- Task inputs
===

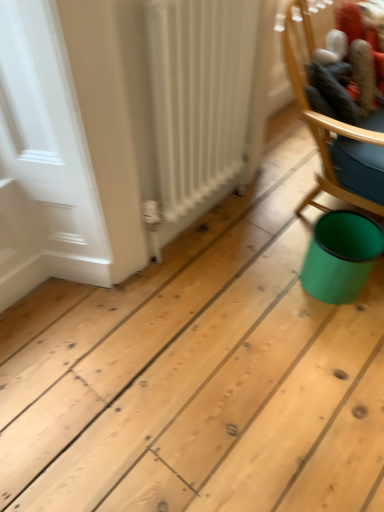
Question: From a real-world perspective, is wooden chair at upper right above or below teal plastic can at lower right?

Choices:
 (A) below
 (B) above

Answer: (B)

Question: Is wooden chair at upper right inside or outside of teal plastic can at lower right?

Choices:
 (A) outside
 (B) inside

Answer: (A)

Question: Considering the real-world distances, which object is farthest from the white matte radiator at left?

Choices:
 (A) wooden chair at upper right
 (B) teal plastic can at lower right

Answer: (B)

Question: Which is nearer to the wooden chair at upper right?

Choices:
 (A) teal plastic can at lower right
 (B) white matte radiator at left

Answer: (A)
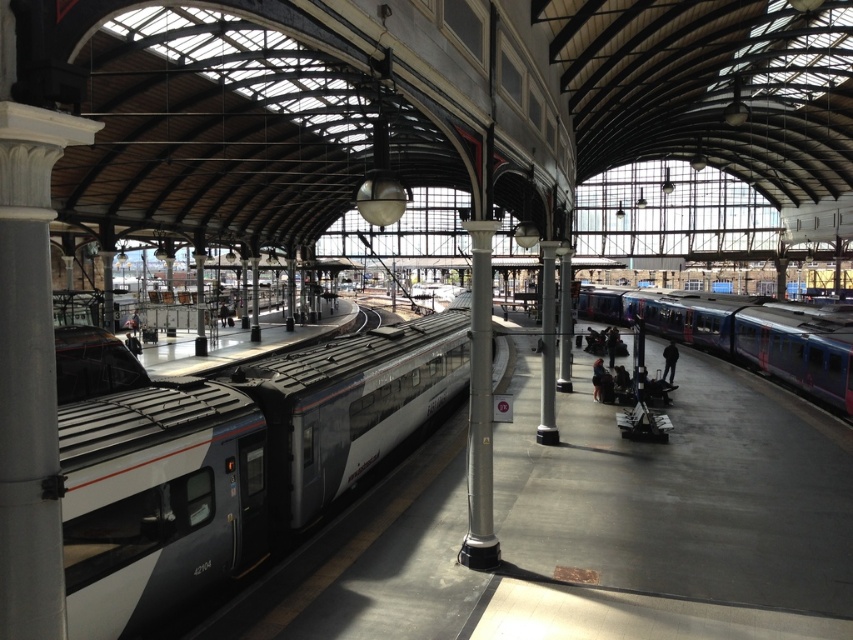
Question: Among these objects, which one is nearest to the camera?

Choices:
 (A) silver metallic train at left
 (B) metallic blue train at right

Answer: (A)

Question: Can you confirm if silver metallic train at left is positioned to the right of dark blue jacket at center?

Choices:
 (A) yes
 (B) no

Answer: (B)

Question: Observing the image, what is the correct spatial positioning of metallic blue train at right in reference to dark blue jeans at center?

Choices:
 (A) right
 (B) left

Answer: (A)

Question: Which object is positioned farthest from the dark blue jacket at center?

Choices:
 (A) metallic blue train at right
 (B) dark blue jeans at center

Answer: (A)

Question: Does dark blue jeans at center have a larger size compared to dark blue jacket at center?

Choices:
 (A) no
 (B) yes

Answer: (B)

Question: Which of these objects is positioned closest to the metallic blue train at right?

Choices:
 (A) silver metallic train at left
 (B) dark blue jacket at center

Answer: (A)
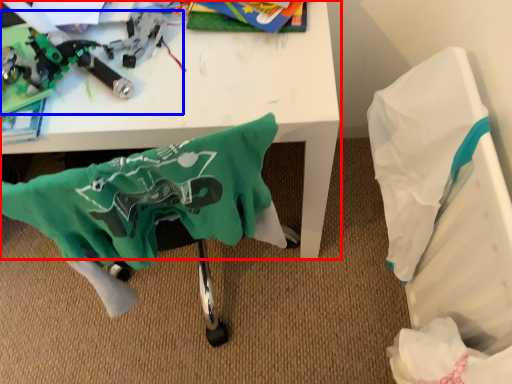
Question: Among these objects, which one is nearest to the camera, table (highlighted by a red box) or toy (highlighted by a blue box)?

Choices:
 (A) table
 (B) toy

Answer: (A)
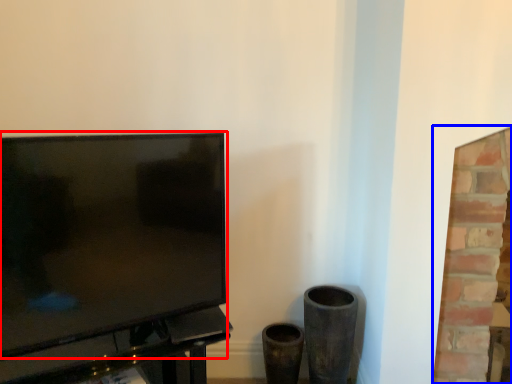
Question: Which object appears farthest to the camera in this image, television (highlighted by a red box) or fireplace (highlighted by a blue box)?

Choices:
 (A) television
 (B) fireplace

Answer: (B)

===

- Action item
Rewrite the entries from their start through the line that contains "Question: Which is", replacing "teal plastic can" with "green plastic bin" and changing nothing else. Leave the pictures out.

- Written reply
Question: From a real-world perspective, is wooden chair at upper right above or below green plastic bin at lower right?

Choices:
 (A) below
 (B) above

Answer: (B)

Question: Is wooden chair at upper right inside or outside of green plastic bin at lower right?

Choices:
 (A) outside
 (B) inside

Answer: (A)

Question: Considering the real-world distances, which object is farthest from the white matte radiator at left?

Choices:
 (A) wooden chair at upper right
 (B) green plastic bin at lower right

Answer: (B)

Question: Which is nearer to the wooden chair at upper right?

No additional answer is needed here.